Task statement: Among the entries below, find each line holding "brown" and return it.
Segment Start: Data shown
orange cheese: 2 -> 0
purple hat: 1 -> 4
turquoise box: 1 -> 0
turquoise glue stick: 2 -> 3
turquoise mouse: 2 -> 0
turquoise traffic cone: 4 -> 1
Segment End: Data shown
Segment Start: Data shown
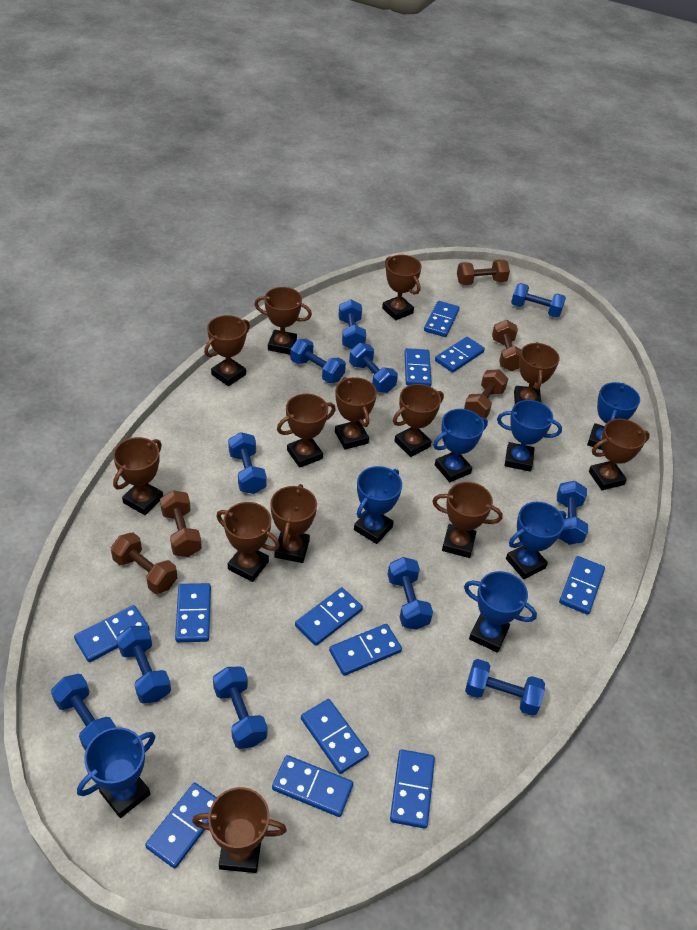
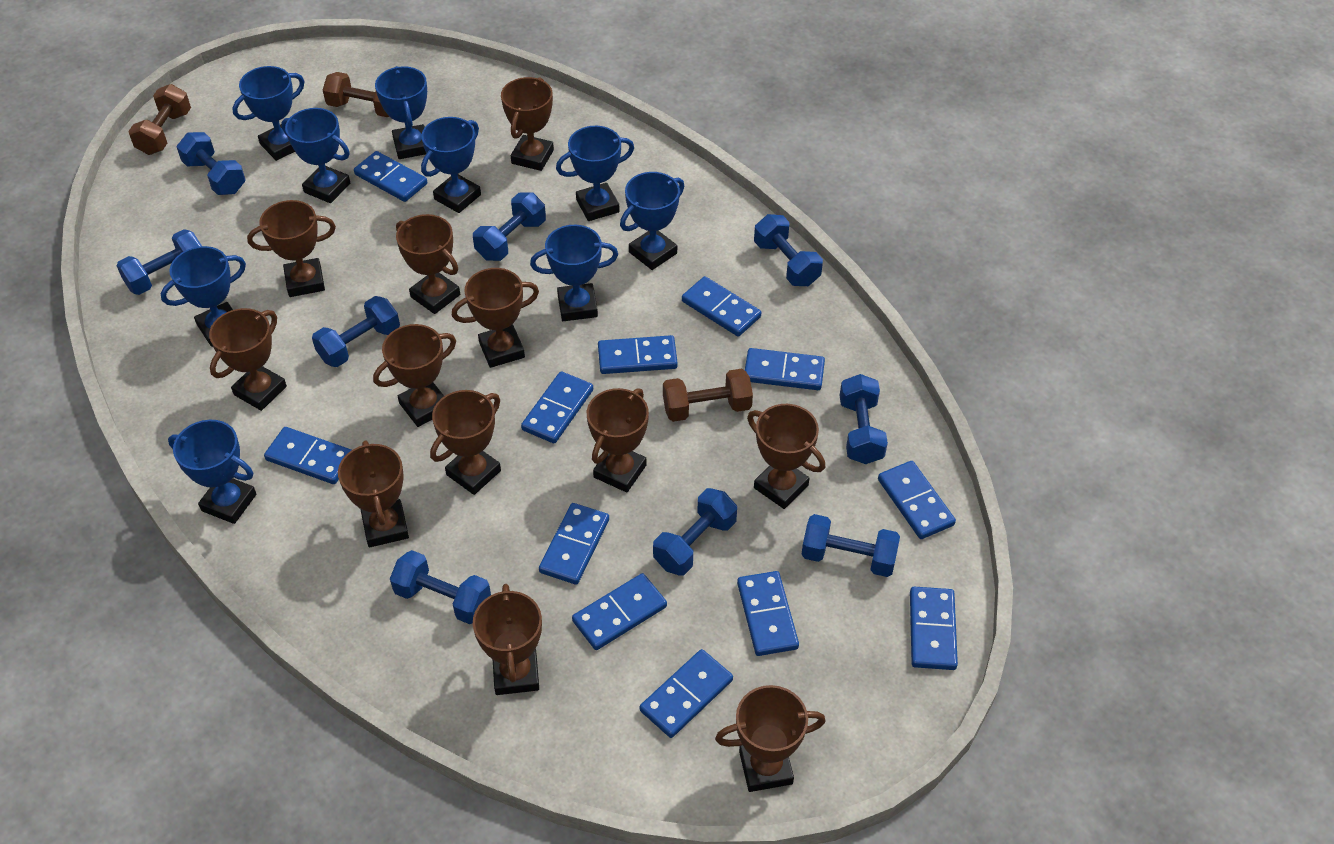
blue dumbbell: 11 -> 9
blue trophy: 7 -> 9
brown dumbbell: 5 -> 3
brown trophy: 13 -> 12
Segment End: Data shown
Answer to the exercise:
brown dumbbell: 5 -> 3
brown trophy: 13 -> 12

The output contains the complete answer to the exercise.